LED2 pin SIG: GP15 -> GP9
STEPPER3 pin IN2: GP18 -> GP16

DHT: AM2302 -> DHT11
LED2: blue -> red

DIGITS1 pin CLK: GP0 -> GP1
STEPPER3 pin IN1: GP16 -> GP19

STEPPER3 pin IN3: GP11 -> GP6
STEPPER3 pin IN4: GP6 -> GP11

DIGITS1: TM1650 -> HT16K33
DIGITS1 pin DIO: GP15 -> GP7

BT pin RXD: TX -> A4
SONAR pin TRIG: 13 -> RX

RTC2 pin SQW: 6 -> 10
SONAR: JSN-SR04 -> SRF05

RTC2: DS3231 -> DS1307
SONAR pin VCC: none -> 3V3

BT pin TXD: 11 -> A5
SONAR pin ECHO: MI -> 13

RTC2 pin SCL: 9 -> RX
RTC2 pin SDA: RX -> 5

# [WORK TO BE COMPLETED]
Copy out the lines beginning at the one that contains "DIGITS1 pin DIO: GP15 -> GP7". Stop at the final line of the data, and include it.

# [TASK SOLUTION]
DIGITS1 pin DIO: GP15 -> GP7

BT pin RXD: TX -> A4
SONAR pin TRIG: 13 -> RX

RTC2 pin SQW: 6 -> 10
SONAR: JSN-SR04 -> SRF05

RTC2: DS3231 -> DS1307
SONAR pin VCC: none -> 3V3

BT pin TXD: 11 -> A5
SONAR pin ECHO: MI -> 13

RTC2 pin SCL: 9 -> RX
RTC2 pin SDA: RX -> 5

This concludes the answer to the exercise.